◆ **Short exercise**
Rewrite the material from its beginning through the line containing "aes'4. bes8 r4 aes8.\fp) r16 |", putting "Tenor Saxophone" in place of "Soprano Saxophone" and leaving everything else untouched. Omit the pictures from your answer.

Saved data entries

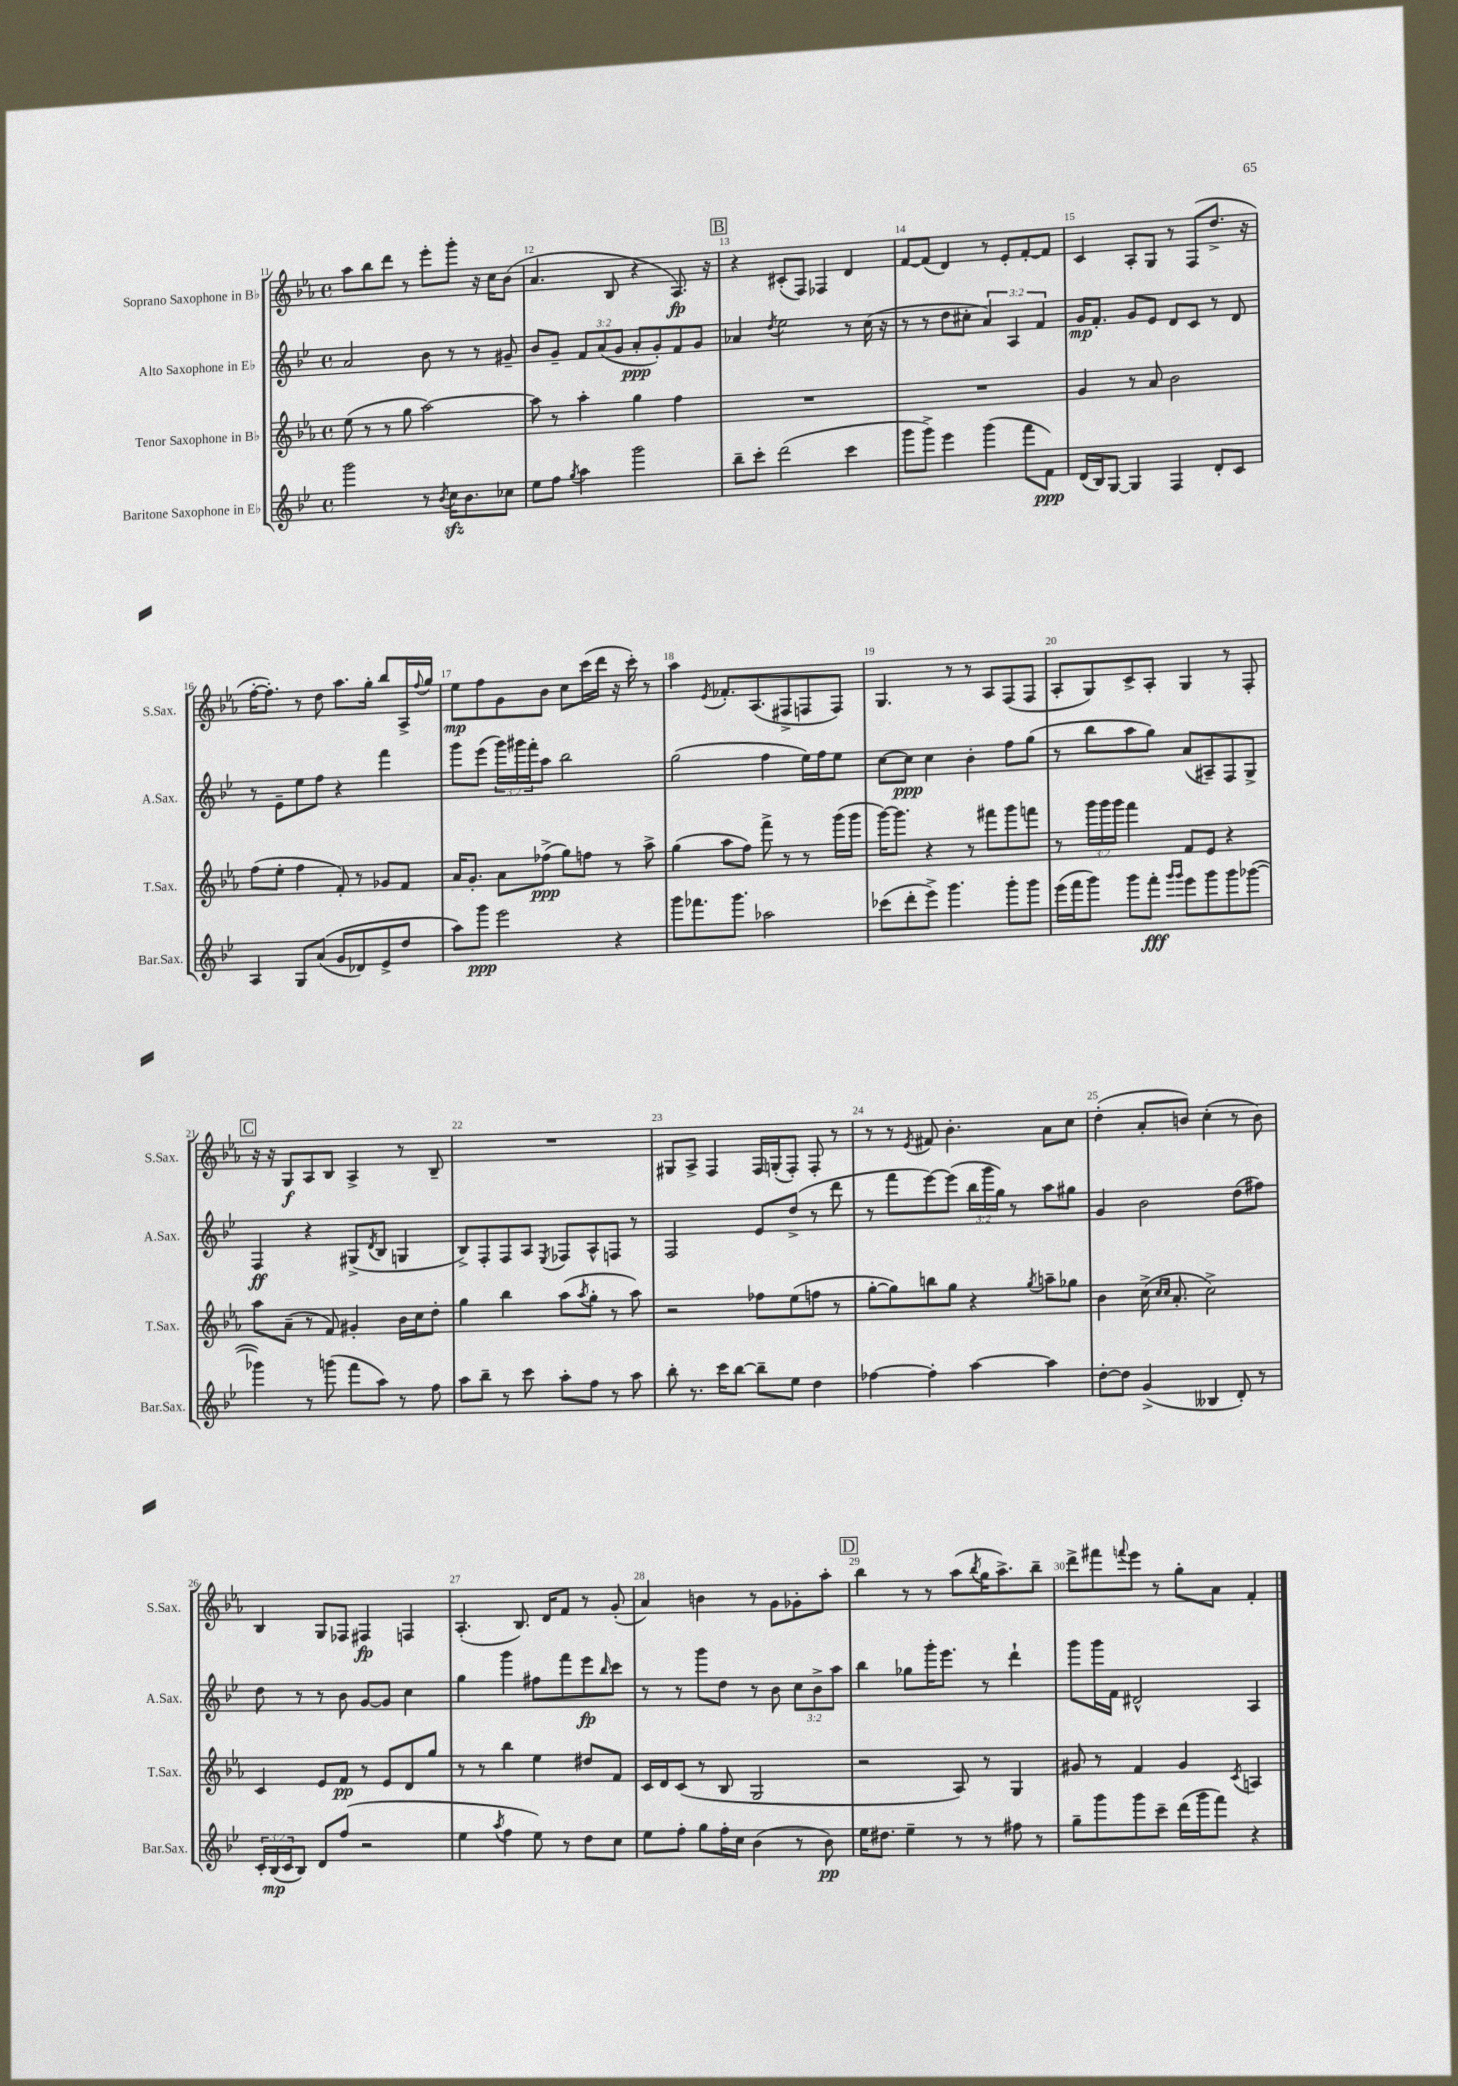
<<
\new StaffGroup <<
\new Staff = "s0" \with { instrumentName = "Soprano Saxophone in Bb" shortInstrumentName = "S.Sax." } {
    \clef treble \key ees \major \defaultTimeSignature \time 4/4
    aes''8 bes''8 d'''8 r8 ees'''8-. g'''8-. r16 c''16 bes'8( |
    aes'4. bes8 r4 aes8.\fp) r16 |
    \mark \markup { \box "B" } r4 cis'8-.( f8) fes4 d'4 |
    f'8~ f'8( d'4) r8 ees'8-. f'8~-. f'8 |
    c'4 aes8-. g8 r8 f8( d''8.-> r16 |
    f''16~-. f''8.-.) r8 d''8 aes''8. g''16-. bes''8 aes16-> \appoggiatura { f''8 } g''16 |
    ees''8\mp f''8 g'8 bes'8 c''8 c'''16( d'''16 r16 c'''16-.) r8 |
    aes''4 \acciaccatura { ees'8 } fes'8.-. aes8.( fis8-> f8 f8) |
    g4. r8 r8 aes8 f8( f8 |
    aes8-. g8) c'8-> aes8-. g4 r8 f8-. |
    \mark \markup { \box "C" } r16 r16 g8\f aes8 bes8 aes4-> r8 bes8-- |
    R1 |
    gis8 aes8-> f4 f16 g16-.( f8-.) f8-. r8 |
    r8 r8 \acciaccatura { ees'8 } fis'8 bes'4.-. aes'8 c''8 |
    d''4-.( aes'8-. b'8) c''4-.( r8 b'8) |
    bes4 g8 fes8 fis4\fp f4 |
    aes4.-.( bes8.) d'16 f'8 r8 g'8-.( |
    aes'4) b'4 r8 g'8 ges'8-. aes''8-. |
    \mark \markup { \box "D" } bes''4 r8 r8 aes''8( \acciaccatura { bes''8 } g''16 aes''8.->) bes''8-- |
    d'''8-> fis'''8 \appoggiatura { f'''8 } ees'''8 r8 g''8-. aes'8 f'4-. \bar "|." |
}
\new Staff = "s1" \with { instrumentName = "Alto Saxophone in Eb" shortInstrumentName = "A.Sax." } {
    \clef treble \key bes \major \defaultTimeSignature \time 4/4 \override Staff.TupletNumber.text = #tuplet-number::calc-fraction-text
    a'2 bes'8 r8 r8 gis'8-- |
    bes'8 g'8-- \tuplet 3/2 { f'8 a'8( g'8 } a'8-.\ppp g'8-.) f'8 g'8 |
    \mark \markup { \box "B" } aes'4 \acciaccatura { d''8 } ees''2 r8 c''16( r16 |
    r8 r8 d''8 cis''8-. \tuplet 3/2 { a'4) a4 f'4 } |
    g'16\mp f'8.-. g'8 ees'8 d'8 c'8 r8 d'8 |
    r8 ees'8-- ees''8 f''8 r4 f'''4 |
    g'''8 ees'''8( \tuplet 3/2 { g'''16) gis'''16 f'''16-. } a''8 bes''2 |
    g''2( f''4 ees''16) f''16 ees''8 |
    c''8~ c''8\ppp c''4 bes'4-. f''8 g''8( |
    r8 bes''8 a''8 g''8) a'8( ais8--) f8 g8-> |
    \mark \markup { \box "C" } f4\ff r4 gis8->( \acciaccatura { d'8 } bes8 g4 |
    bes8->) f8-. f8 a8 \acciaccatura { ees8 } fes8 a8-^ f8 r8 |
    f2 ees'8 d''8->( r8 d'''8 |
    r8 f'''8 ees'''8~) ees'''8( \tuplet 3/2 { bes''16 g'''16 g''16) } r8 a''8 gis''8 |
    g'4 bes'2 d''8( fis''8) |
    d''8 r8 r8 bes'8 g'8~ g'8 c''4 |
    g''4 g'''4 fis''8 f'''8 ees'''8\fp \grace { bes''16 } c'''8 |
    r8 r8 g'''8 d''8 r8 bes'8 \tuplet 3/2 { c''8 bes'8-> a''8 } |
    \mark \markup { \box "D" } bes''4 ges''8 g'''16-. ees'''8. r8 d'''4-! |
    g'''8 g'''16 f'16 dis'2-^ a4 \bar "|." |
}
\new Staff = "s2" \with { instrumentName = "Tenor Saxophone in Bb" shortInstrumentName = "T.Sax." } {
    \clef treble \key ees \major \defaultTimeSignature \time 4/4 \override Staff.TupletNumber.text = #tuplet-number::calc-fraction-text
    ees''8( r8 r8 g''8 aes''2~) |
    aes''8 r8 aes''4-. g''4 f''4 |
    \mark \markup { \box "B" } R1 |
    R1 |
    g'4 r8 aes'8 bes'2 |
    f''8( ees''8-. f''4 f'8-.) r8 ges'8 f'8 |
    aes'16 g'8.-. aes'8 fes''8->\ppp( g''8) f''8 r8 aes''8-> |
    g''4( aes''8 f''8) f'''8-> r8 r8 g'''16( g'''16 |
    g'''16~) g'''8. r4 r8 fis'''8 g'''8 f'''8 |
    r8 \tuplet 3/2 { g'''16 g'''16 g'''16 } f'''4 f'8 ees'8 r4 |
    \mark \markup { \box "C" } aes''8 aes'8--( r8 f'8) gis'4-. bes'16 c''16 d''8-. |
    g''4 bes''4 aes''8( \acciaccatura { aes''8 } g''8-. r8 aes''8) |
    r2 fes''8 ees''8( f''8 r8 |
    g''8~-. g''8) b''8 g''8 r4 \acciaccatura { g''8 } a''8-- ges''8 |
    bes'4 c''16->( \grace { c''16 c''16 } aes'8.-. c''2->) |
    c'4 ees'8 f'8\pp r8 ees'8 d'8 g''8 |
    r8 r8 bes''4 ees''4 dis''8 f'8 |
    c'16 d'16 c'8( r8 bes8 g2 |
    \mark \markup { \box "D" } r2 aes8) r8 g4 |
    gis'8 r8 f'4 gis'4 \acciaccatura { c'8 } a4 \bar "|." |
}
\new Staff = "s3" \with { instrumentName = "Baritone Saxophone in Eb" shortInstrumentName = "Bar.Sax." } {
    \clef treble \key bes \major \defaultTimeSignature \time 4/4 \override Staff.TupletNumber.text = #tuplet-number::calc-fraction-text
    g'''2 r8 \acciaccatura { bes'8 } c''16\sfz bes'8. ces''8 |
    ees''8 f''8 \acciaccatura { g''8 } a''4 g'''2 |
    \mark \markup { \box "B" } bes''8-- c'''8-. d'''2( c'''4 |
    g'''8 g'''8->) ees'''4 g'''4( f'''8 f'8\ppp) |
    d'16( bes16) g8~ g4 f4 d'8-. c'8 |
    a4 g8 a'8(\( g'8 des'8) ees'8-> d''8 |
    a''8\) g'''8\ppp ees'''2 r4 |
    g'''8 fes'''8. g'''8. aes''2 |
    ces'''8( d'''8-. ees'''8->) g'''4. g'''8-. g'''8 |
    ees'''16( f'''16 g'''8) g'''8 f'''8-.\fff \grace { g'''16 g'''16 } ees'''8 g'''8 g'''8 ges'''8~( |
    \mark \markup { \box "C" } ges'''4) r8 g'''8( f'''8 a''8) r8 f''8 |
    a''8 bes''8-- r8 c'''8 a''8-. f''8 r8 a''8 |
    bes''8-. r8. c'''16 bes''8~ bes''8-- ees''8 d''4 |
    fes''4~ fes''4-. a''4~ a''4 |
    d''8~-. d''8 g'4->( beses4 d'8-.) r8 |
    \tuplet 3/2 { c'16-. bes16\mp( c'16 } bes8) d'8 f''8( r2 |
    ees''4 \acciaccatura { a''8 } f''4 ees''8) r8 d''8 c''8 |
    ees''8 f''8-. g''8 f''16-. c''16 bes'4( r8 bes'8\pp) |
    \mark \markup { \box "D" } ees''16 dis''8. ees''4-- r8 r8 fis''8 r8 |
    g''8-- g'''8 g'''8 c'''8-- d'''16( g'''16 f'''8) r4 \bar "|." |
}
>>
>>
\layout { \context { \Score currentBarNumber = #11 \override BarNumber.break-visibility = ##(#f #t #t) barNumberVisibility = #all-bar-numbers-visible } }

◆ **Task result**
<<
\new StaffGroup <<
\new Staff = "s0" \with { instrumentName = "Tenor Saxophone in Bb" shortInstrumentName = "S.Sax." } {
    \clef treble \key ees \major \defaultTimeSignature \time 4/4
    aes''8 bes''8 d'''8 r8 ees'''8-. g'''8-. r16 c''16 bes'8( |
    aes'4. bes8 r4 aes8.\fp) r16 |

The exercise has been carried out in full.